● **Source material**:
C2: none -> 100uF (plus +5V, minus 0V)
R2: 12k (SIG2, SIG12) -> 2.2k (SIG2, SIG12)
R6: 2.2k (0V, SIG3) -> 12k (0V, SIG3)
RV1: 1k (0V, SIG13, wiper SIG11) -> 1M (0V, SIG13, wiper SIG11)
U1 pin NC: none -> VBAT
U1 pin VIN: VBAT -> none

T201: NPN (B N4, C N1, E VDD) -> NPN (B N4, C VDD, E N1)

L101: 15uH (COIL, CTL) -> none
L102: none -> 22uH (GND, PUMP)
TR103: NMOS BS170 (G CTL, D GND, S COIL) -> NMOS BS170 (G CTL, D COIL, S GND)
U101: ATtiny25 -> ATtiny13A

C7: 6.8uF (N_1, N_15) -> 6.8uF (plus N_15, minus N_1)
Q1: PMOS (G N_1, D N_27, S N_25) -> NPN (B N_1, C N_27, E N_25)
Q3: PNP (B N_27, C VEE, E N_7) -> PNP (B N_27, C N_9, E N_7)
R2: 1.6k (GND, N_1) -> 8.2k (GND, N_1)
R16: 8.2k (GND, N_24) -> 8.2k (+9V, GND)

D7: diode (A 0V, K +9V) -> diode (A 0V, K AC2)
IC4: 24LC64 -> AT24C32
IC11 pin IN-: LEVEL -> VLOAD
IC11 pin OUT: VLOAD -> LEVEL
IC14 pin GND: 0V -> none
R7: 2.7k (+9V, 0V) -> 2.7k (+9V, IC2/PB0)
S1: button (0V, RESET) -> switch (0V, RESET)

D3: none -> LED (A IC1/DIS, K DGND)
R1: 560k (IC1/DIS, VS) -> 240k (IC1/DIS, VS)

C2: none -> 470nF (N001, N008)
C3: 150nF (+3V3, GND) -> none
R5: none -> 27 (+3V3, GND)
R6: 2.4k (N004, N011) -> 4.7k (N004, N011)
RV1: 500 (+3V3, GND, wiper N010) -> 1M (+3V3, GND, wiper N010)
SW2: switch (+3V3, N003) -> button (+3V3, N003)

● **What is needed**: Your answer must be the line containing "IC14 pin GND: 0V -> none" and every line after it through the end of the records above, reproduced exactly and alone.

● **Written reply**:
IC14 pin GND: 0V -> none
R7: 2.7k (+9V, 0V) -> 2.7k (+9V, IC2/PB0)
S1: button (0V, RESET) -> switch (0V, RESET)

D3: none -> LED (A IC1/DIS, K DGND)
R1: 560k (IC1/DIS, VS) -> 240k (IC1/DIS, VS)

C2: none -> 470nF (N001, N008)
C3: 150nF (+3V3, GND) -> none
R5: none -> 27 (+3V3, GND)
R6: 2.4k (N004, N011) -> 4.7k (N004, N011)
RV1: 500 (+3V3, GND, wiper N010) -> 1M (+3V3, GND, wiper N010)
SW2: switch (+3V3, N003) -> button (+3V3, N003)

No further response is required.